Exercise
Locate the word "orange" in the entries below, then gather every line that holds it.

Supplied material
────────

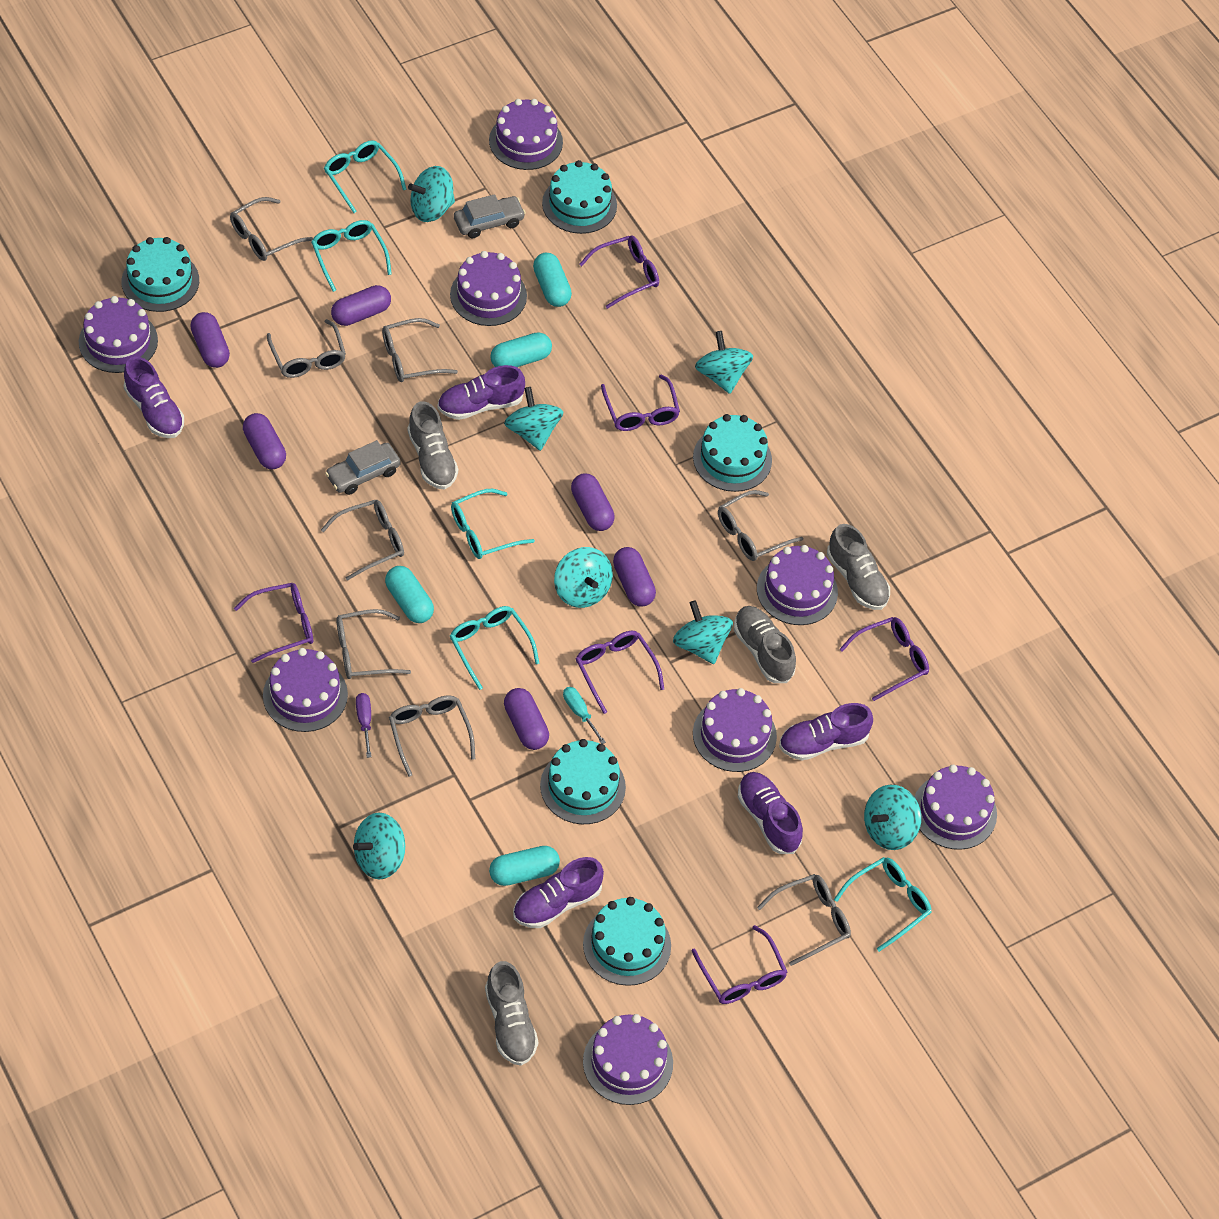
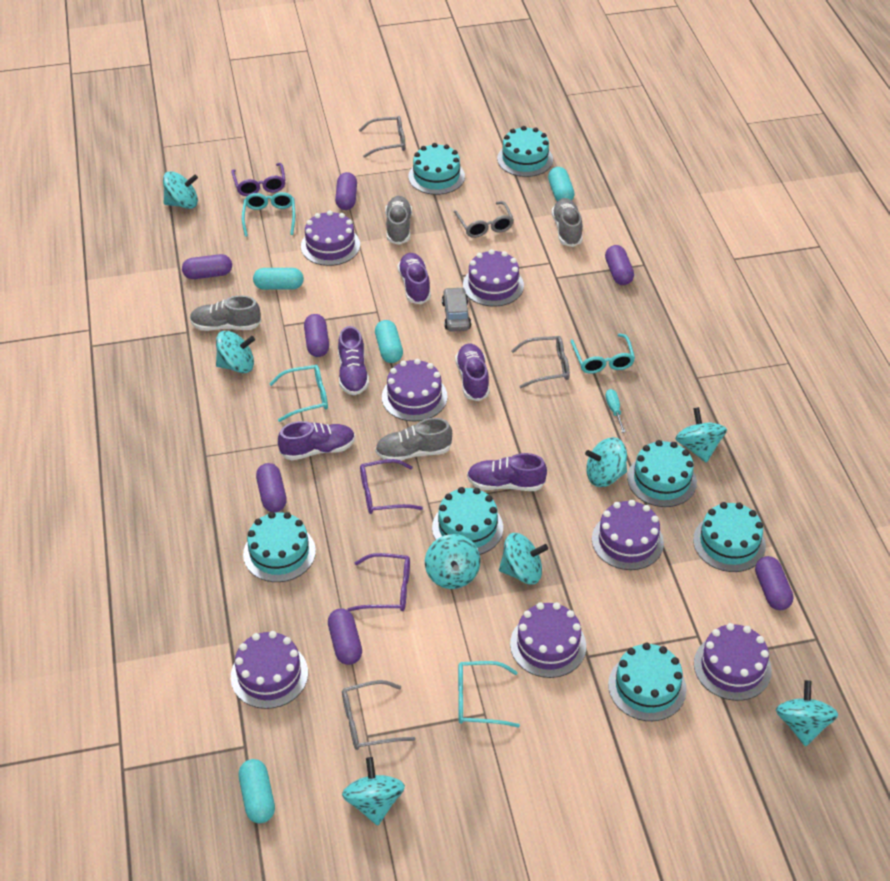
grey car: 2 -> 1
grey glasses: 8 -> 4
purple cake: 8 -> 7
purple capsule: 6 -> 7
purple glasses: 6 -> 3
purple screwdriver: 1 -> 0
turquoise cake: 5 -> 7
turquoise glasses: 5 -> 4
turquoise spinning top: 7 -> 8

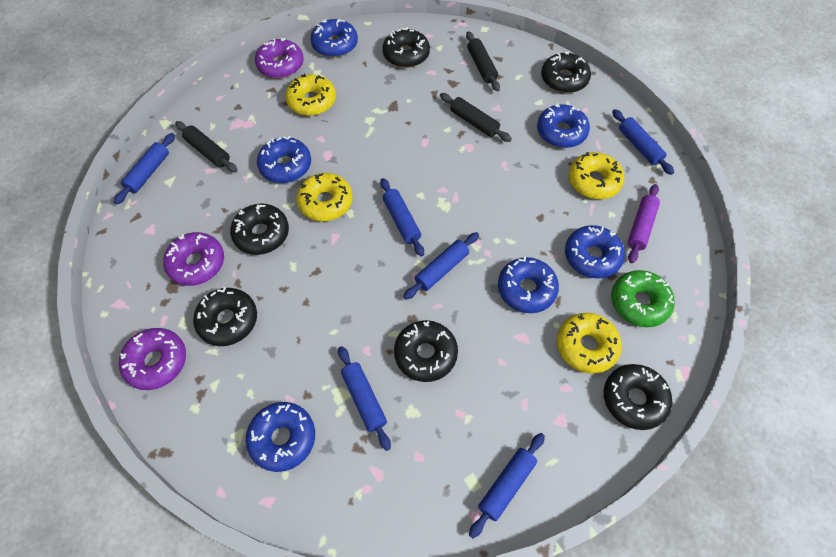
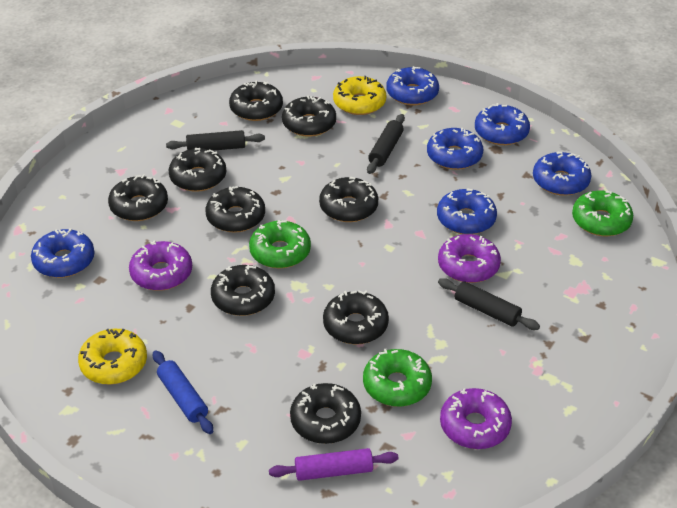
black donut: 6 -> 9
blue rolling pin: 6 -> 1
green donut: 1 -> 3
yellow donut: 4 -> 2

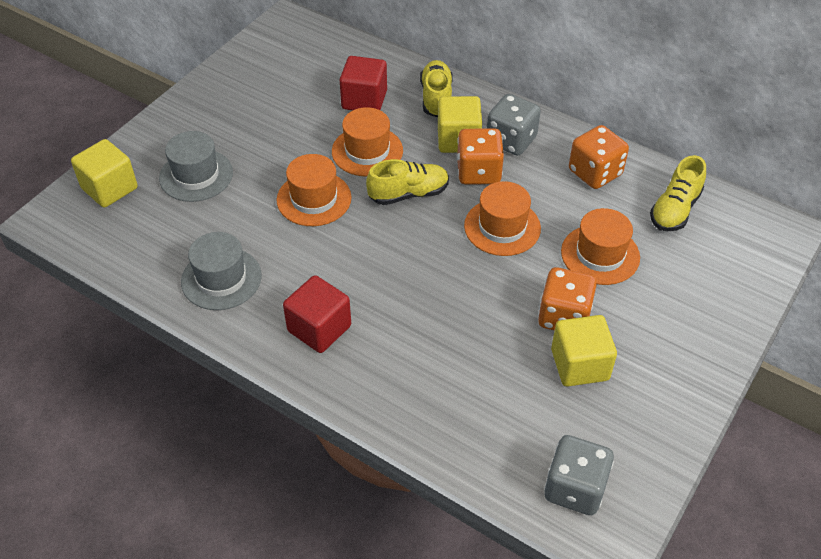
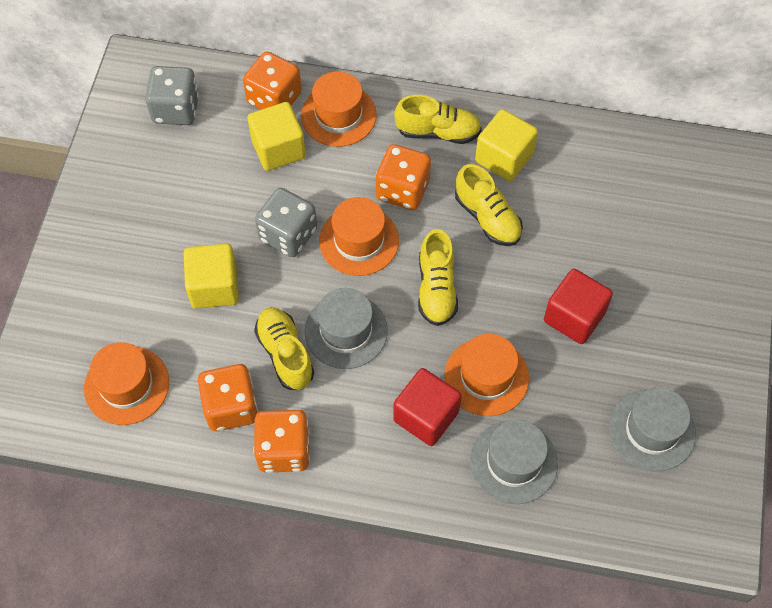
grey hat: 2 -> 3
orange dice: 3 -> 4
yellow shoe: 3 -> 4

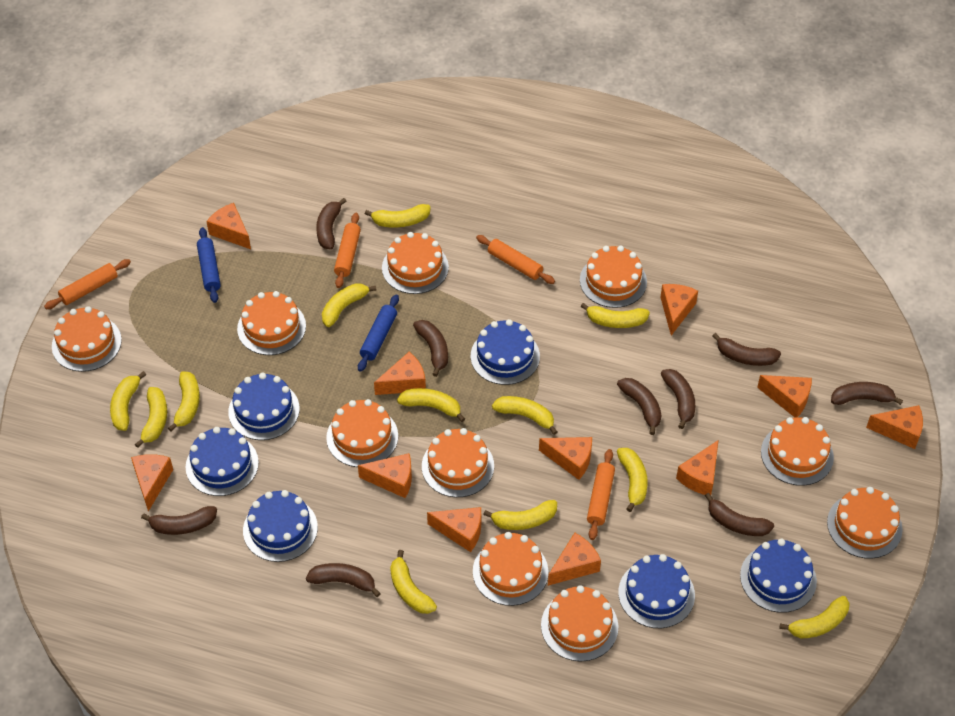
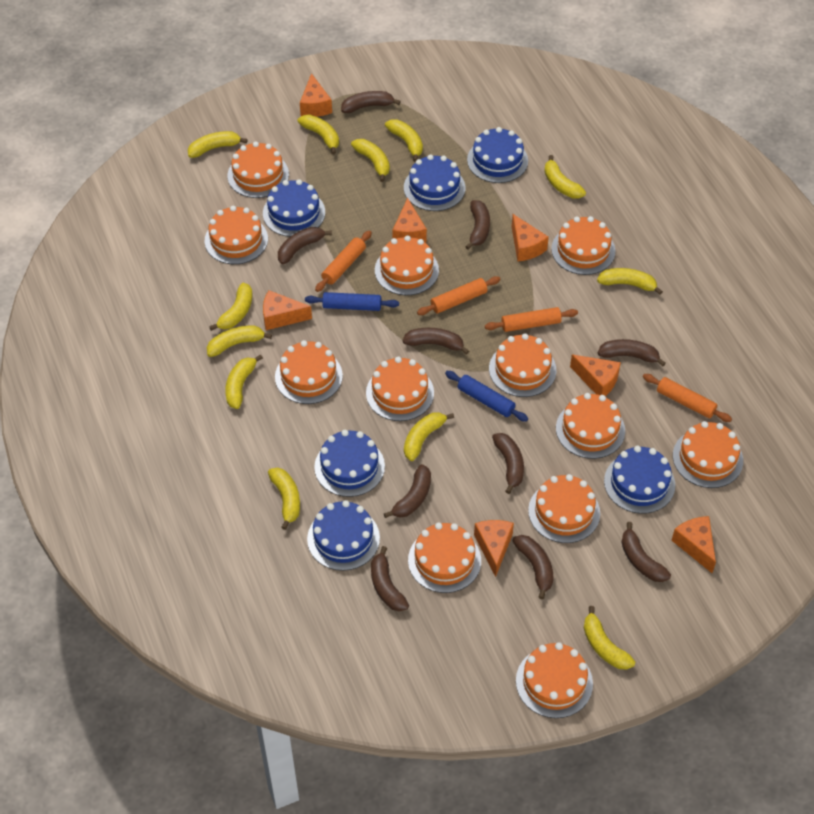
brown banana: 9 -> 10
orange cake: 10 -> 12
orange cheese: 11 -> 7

────────

Written answer
orange dice: 3 -> 4
orange cake: 10 -> 12
orange cheese: 11 -> 7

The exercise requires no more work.